Supplied material |
/---

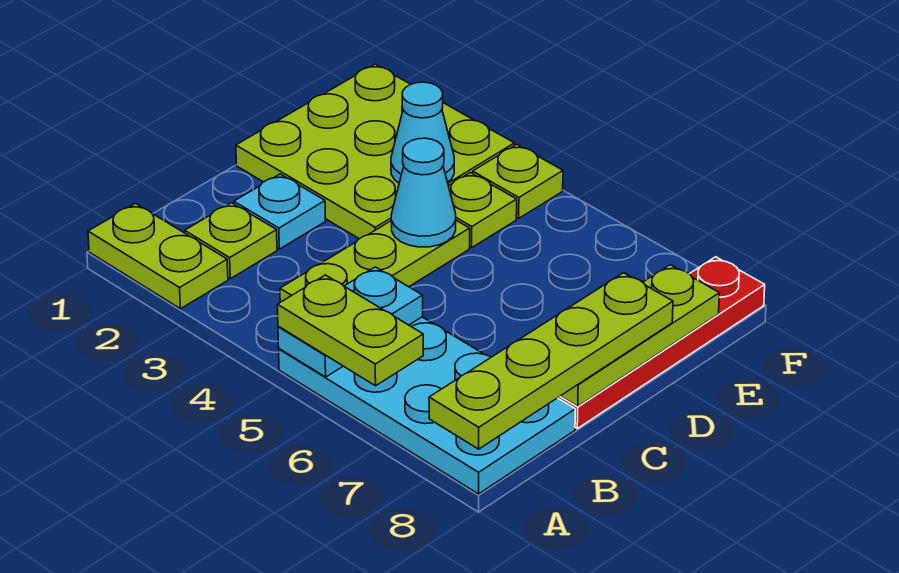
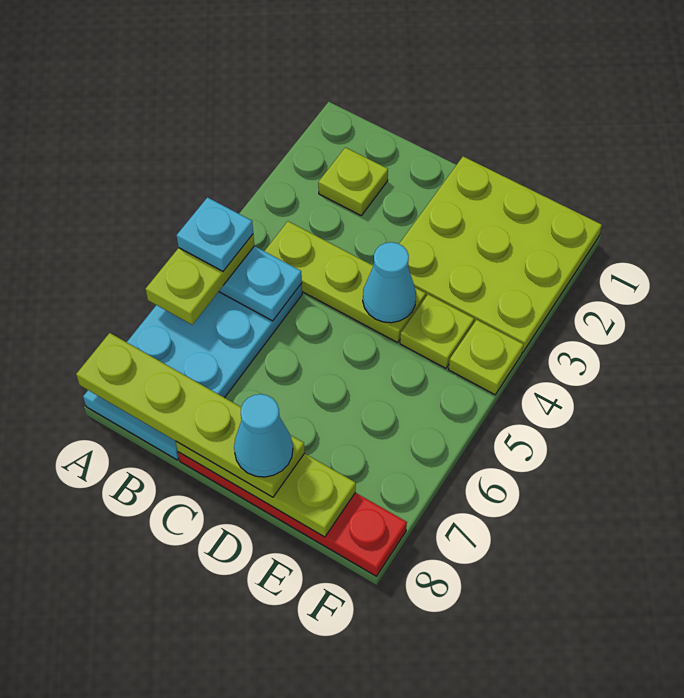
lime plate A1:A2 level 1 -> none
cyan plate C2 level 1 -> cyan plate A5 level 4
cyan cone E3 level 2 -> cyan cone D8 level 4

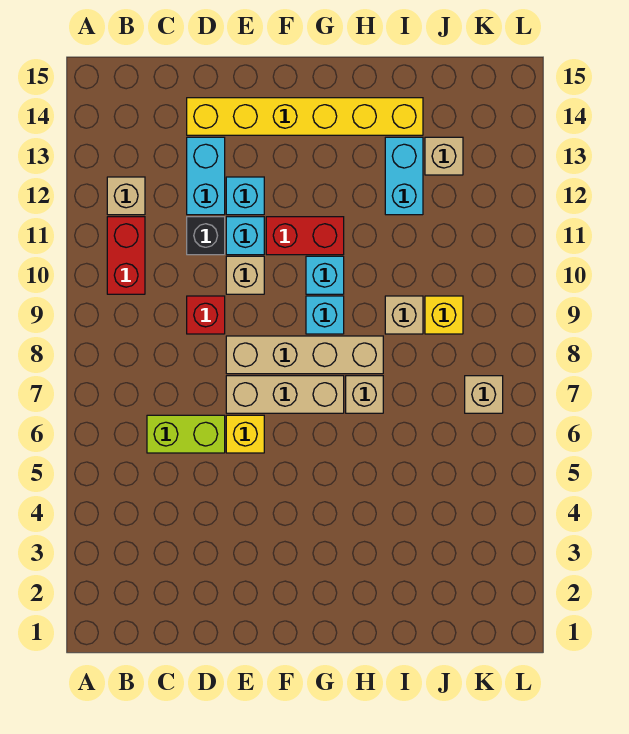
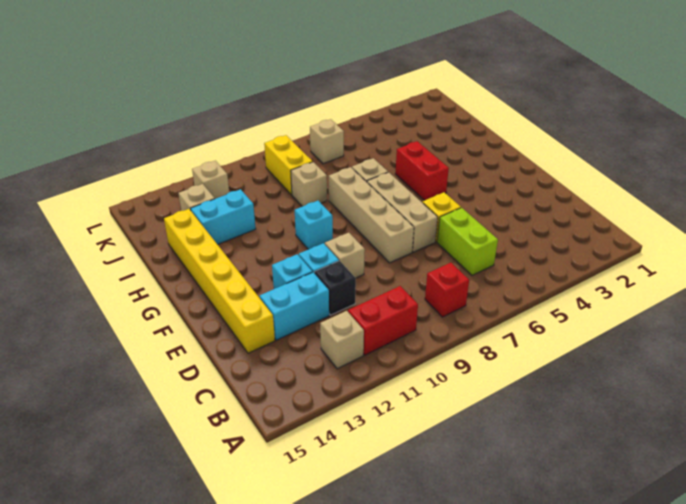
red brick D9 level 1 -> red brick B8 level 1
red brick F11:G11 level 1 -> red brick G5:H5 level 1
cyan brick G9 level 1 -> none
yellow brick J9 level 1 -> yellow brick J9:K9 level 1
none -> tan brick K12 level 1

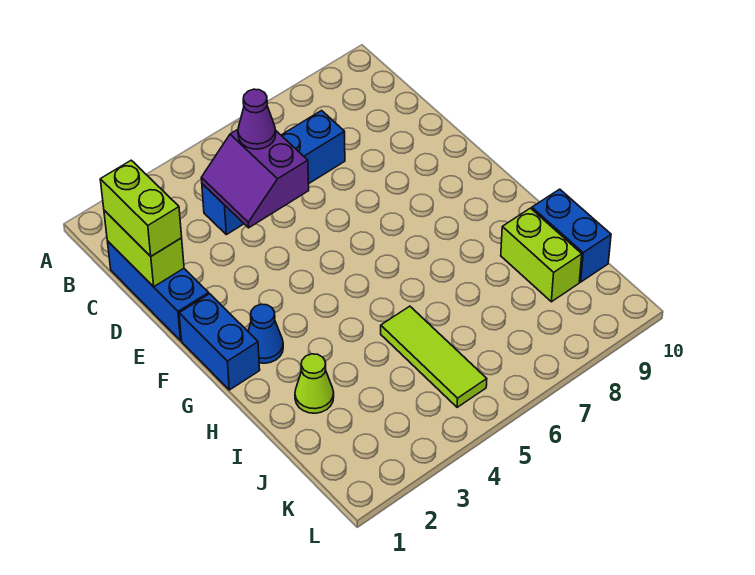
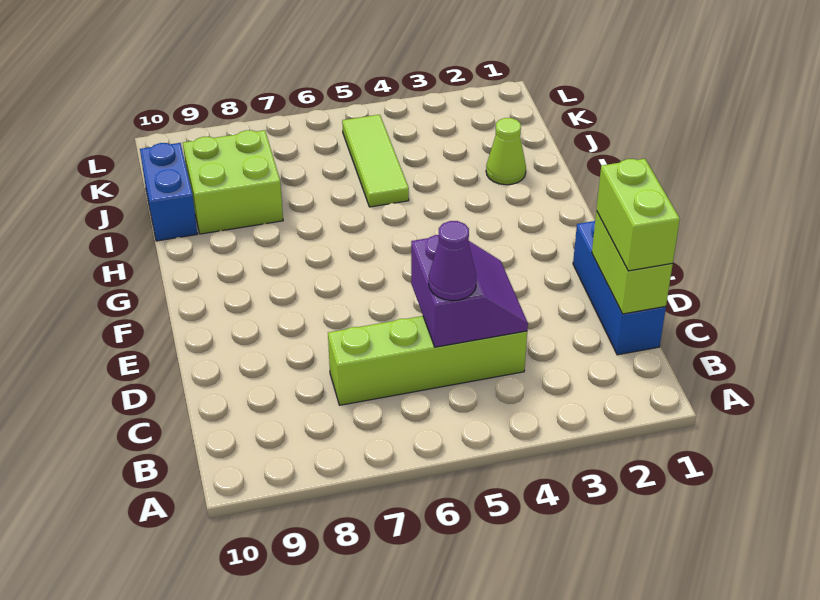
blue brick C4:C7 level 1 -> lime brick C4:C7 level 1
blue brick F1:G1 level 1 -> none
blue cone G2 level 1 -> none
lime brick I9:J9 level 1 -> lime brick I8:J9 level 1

\---

Problem description | With the pictures stripped out, return each record word for word.

Answer to this exercise |
lime plate A1:A2 level 1 -> none
cyan plate C2 level 1 -> cyan plate A5 level 4
cyan cone E3 level 2 -> cyan cone D8 level 4

red brick D9 level 1 -> red brick B8 level 1
red brick F11:G11 level 1 -> red brick G5:H5 level 1
cyan brick G9 level 1 -> none
yellow brick J9 level 1 -> yellow brick J9:K9 level 1
none -> tan brick K12 level 1

blue brick C4:C7 level 1 -> lime brick C4:C7 level 1
blue brick F1:G1 level 1 -> none
blue cone G2 level 1 -> none
lime brick I9:J9 level 1 -> lime brick I8:J9 level 1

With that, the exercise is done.